任务说明: 列出下面所有含有“kern”这个字符串的行。

练习材料:
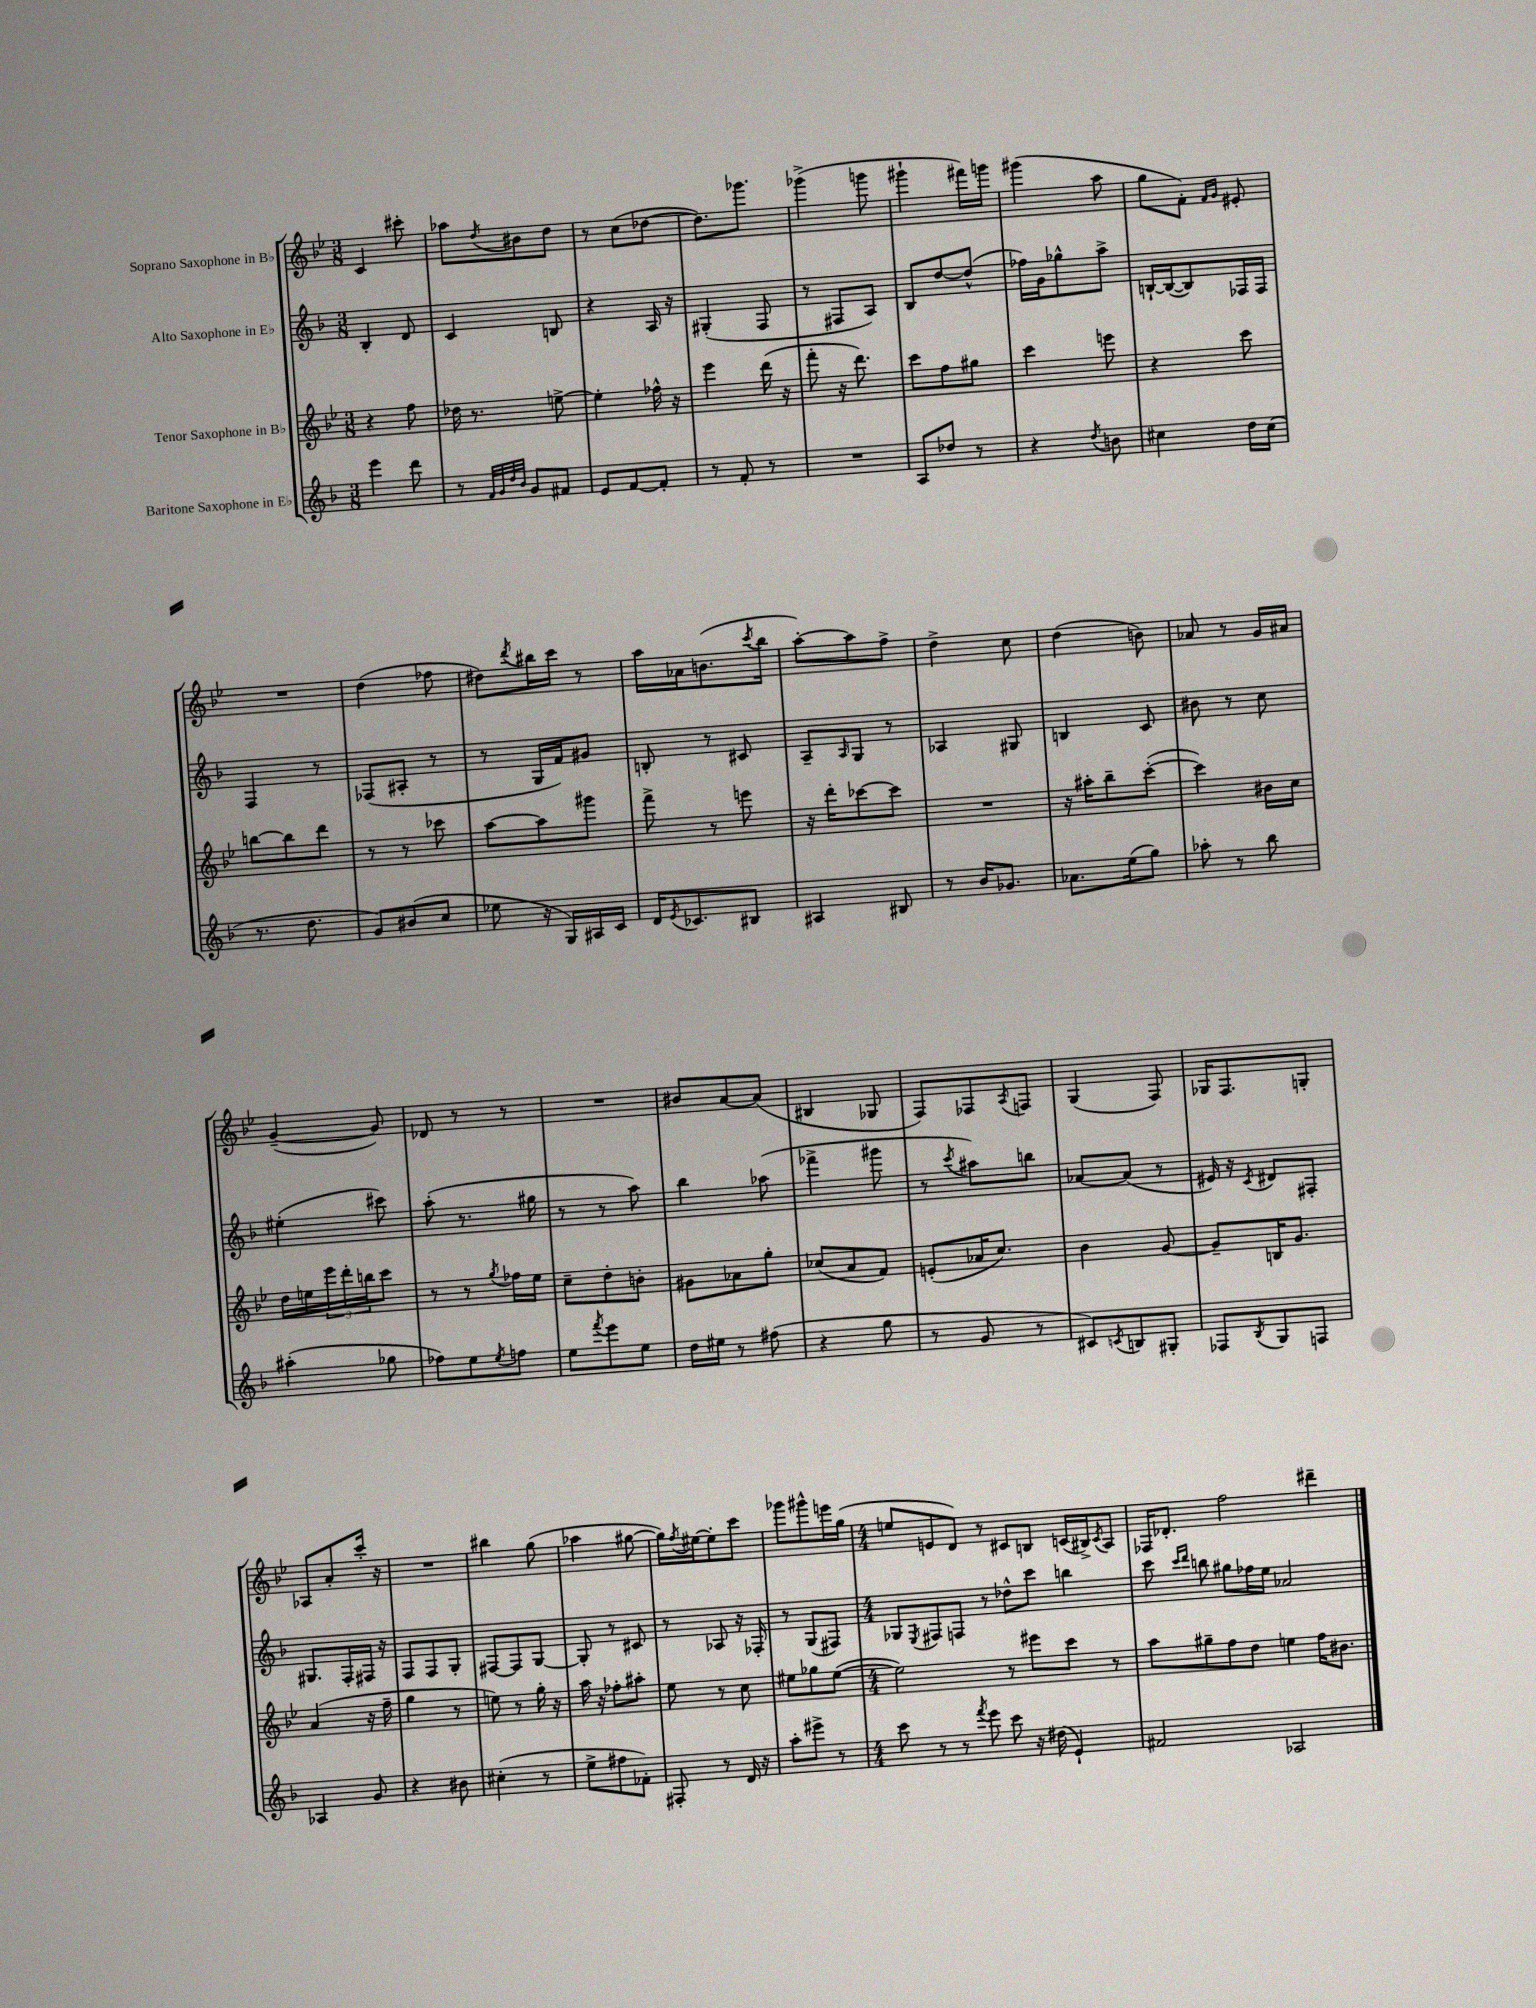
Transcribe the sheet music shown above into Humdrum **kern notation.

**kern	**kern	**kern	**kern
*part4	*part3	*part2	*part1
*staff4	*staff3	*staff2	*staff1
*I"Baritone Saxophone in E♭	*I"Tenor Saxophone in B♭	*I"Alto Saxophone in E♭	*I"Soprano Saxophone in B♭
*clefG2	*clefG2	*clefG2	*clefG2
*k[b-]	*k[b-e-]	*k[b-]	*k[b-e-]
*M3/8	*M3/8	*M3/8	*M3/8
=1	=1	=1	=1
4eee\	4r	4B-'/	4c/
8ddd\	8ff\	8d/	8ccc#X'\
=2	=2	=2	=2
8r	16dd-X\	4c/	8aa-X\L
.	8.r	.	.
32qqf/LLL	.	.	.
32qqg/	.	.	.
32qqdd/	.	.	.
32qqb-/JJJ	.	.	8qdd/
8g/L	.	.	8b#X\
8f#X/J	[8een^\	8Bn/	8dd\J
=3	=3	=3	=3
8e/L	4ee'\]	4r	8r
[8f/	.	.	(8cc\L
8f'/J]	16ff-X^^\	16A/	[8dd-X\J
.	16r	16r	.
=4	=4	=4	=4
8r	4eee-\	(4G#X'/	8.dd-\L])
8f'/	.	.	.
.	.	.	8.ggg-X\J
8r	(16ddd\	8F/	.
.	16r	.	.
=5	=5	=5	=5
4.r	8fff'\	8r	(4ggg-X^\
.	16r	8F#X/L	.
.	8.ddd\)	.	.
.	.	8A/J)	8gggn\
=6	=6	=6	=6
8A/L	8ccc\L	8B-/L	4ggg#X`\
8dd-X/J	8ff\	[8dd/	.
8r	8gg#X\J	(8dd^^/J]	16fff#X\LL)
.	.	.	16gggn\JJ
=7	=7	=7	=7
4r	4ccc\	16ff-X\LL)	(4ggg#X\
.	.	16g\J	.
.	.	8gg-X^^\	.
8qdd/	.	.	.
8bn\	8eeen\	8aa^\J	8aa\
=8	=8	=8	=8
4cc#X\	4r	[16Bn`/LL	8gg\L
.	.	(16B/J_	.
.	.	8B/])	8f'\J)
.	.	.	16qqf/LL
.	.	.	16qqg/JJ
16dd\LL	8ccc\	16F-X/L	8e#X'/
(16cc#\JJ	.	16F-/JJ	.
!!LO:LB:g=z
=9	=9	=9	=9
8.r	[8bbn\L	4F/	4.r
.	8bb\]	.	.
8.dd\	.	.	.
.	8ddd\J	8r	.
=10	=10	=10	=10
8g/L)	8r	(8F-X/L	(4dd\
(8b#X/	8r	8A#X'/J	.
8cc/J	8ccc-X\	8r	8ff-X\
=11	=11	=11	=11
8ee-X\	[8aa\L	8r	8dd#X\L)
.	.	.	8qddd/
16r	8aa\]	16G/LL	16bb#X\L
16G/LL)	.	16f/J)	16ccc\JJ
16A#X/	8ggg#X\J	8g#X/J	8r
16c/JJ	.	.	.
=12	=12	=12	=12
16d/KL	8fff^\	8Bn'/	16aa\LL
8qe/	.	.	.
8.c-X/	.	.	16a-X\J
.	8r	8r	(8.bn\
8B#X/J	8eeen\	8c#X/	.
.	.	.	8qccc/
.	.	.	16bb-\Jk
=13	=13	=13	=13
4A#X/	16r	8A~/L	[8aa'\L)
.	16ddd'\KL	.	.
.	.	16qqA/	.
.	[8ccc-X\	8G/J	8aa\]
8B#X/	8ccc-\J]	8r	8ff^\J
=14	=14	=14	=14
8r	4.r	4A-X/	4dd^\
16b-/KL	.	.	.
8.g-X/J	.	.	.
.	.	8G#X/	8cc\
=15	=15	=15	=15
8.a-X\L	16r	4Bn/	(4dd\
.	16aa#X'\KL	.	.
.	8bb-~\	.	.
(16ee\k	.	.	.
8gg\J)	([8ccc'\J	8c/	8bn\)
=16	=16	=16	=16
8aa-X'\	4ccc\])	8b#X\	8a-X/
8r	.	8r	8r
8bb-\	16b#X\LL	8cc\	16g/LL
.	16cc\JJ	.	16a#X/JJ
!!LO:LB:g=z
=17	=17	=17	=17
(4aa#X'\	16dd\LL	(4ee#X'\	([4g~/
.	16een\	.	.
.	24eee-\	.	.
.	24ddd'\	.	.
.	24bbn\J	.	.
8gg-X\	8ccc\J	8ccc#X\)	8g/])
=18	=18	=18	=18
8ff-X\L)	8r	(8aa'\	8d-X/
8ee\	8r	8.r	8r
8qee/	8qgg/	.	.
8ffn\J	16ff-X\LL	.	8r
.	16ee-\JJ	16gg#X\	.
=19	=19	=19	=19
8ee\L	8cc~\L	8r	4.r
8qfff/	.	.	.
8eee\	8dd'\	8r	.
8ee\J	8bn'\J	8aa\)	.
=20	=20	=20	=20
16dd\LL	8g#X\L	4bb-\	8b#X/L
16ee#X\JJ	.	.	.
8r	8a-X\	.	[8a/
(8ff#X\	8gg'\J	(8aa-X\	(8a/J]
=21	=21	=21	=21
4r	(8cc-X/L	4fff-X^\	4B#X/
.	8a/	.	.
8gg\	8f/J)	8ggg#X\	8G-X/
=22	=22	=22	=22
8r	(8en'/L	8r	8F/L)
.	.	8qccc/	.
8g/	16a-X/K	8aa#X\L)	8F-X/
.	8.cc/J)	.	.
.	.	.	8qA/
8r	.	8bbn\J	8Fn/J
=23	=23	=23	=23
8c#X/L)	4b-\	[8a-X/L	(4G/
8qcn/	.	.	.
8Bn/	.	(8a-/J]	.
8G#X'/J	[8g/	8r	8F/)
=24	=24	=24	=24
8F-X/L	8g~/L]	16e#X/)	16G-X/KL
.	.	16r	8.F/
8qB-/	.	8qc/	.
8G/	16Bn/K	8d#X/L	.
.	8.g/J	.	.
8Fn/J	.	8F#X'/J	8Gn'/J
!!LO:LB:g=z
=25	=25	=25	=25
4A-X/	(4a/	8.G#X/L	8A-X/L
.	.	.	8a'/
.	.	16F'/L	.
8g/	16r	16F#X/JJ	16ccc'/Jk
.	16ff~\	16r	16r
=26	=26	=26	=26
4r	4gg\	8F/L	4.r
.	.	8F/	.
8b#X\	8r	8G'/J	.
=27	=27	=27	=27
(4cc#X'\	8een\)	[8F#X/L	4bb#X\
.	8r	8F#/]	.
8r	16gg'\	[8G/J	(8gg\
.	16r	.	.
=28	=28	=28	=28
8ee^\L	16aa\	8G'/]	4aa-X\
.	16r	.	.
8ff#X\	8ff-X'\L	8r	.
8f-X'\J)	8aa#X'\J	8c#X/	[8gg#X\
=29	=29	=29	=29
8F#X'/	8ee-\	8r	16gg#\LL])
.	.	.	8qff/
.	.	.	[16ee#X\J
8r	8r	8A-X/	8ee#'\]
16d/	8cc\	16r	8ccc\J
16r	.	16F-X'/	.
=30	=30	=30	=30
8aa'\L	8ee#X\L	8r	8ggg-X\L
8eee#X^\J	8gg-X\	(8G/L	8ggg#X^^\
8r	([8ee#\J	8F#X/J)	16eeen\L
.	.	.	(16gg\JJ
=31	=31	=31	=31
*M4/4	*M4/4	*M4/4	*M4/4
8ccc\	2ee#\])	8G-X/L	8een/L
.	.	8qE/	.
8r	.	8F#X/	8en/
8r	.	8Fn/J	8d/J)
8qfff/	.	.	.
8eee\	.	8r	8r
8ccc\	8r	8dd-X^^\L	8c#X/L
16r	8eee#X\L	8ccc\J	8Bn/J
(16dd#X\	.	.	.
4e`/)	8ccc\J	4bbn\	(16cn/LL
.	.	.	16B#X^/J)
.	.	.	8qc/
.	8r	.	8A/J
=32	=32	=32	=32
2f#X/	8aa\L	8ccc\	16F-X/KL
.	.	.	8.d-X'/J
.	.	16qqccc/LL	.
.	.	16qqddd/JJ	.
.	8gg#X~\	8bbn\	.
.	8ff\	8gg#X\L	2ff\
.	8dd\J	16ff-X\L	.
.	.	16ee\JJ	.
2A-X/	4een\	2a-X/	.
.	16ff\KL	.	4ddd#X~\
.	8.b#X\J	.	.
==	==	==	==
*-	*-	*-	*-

任务结果:
Transcribe the sheet music shown above into Humdrum **kern notation.
**kern	**kern	**kern	**kern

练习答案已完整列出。